Information shown:
--------------------------------------------------
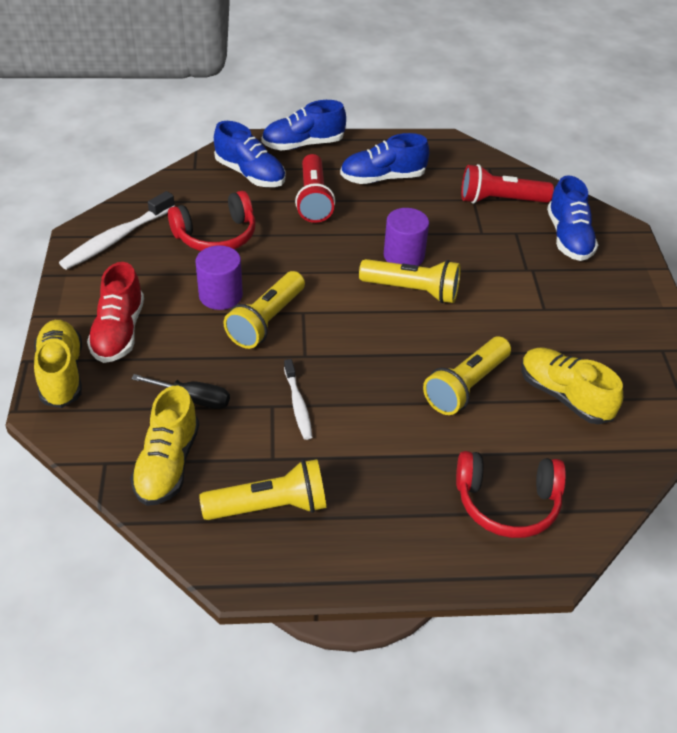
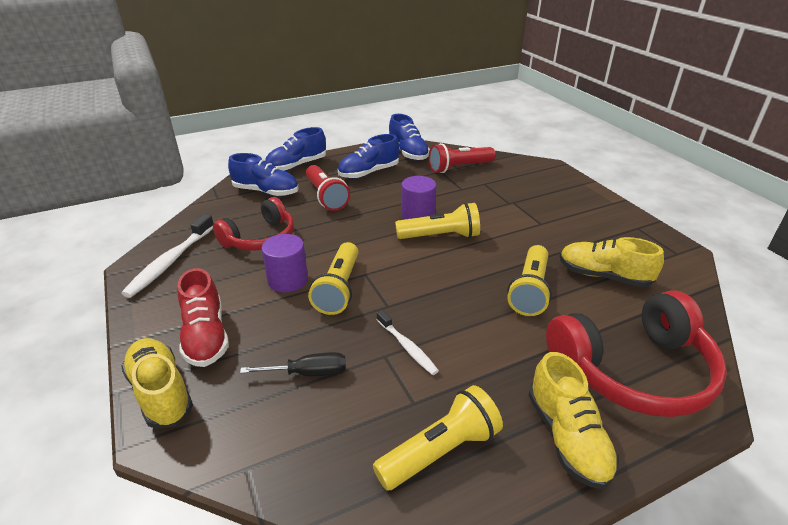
camera: 20 degrees left, 10 degrees down
yellow shoe [130,386,199,506] -> yellow shoe moved to [529,352,619,489]
red headphones [456,451,566,538] -> red headphones [546,290,727,417], size x1.53
blue shoe [547,175,598,261] -> blue shoe moved to [389,114,430,161]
--------------------------------------------------
Transcribe the material exactly, and leave out whatever pictures it holds.

Task response:
camera: 20 degrees left, 10 degrees down
yellow shoe [130,386,199,506] -> yellow shoe moved to [529,352,619,489]
red headphones [456,451,566,538] -> red headphones [546,290,727,417], size x1.53
blue shoe [547,175,598,261] -> blue shoe moved to [389,114,430,161]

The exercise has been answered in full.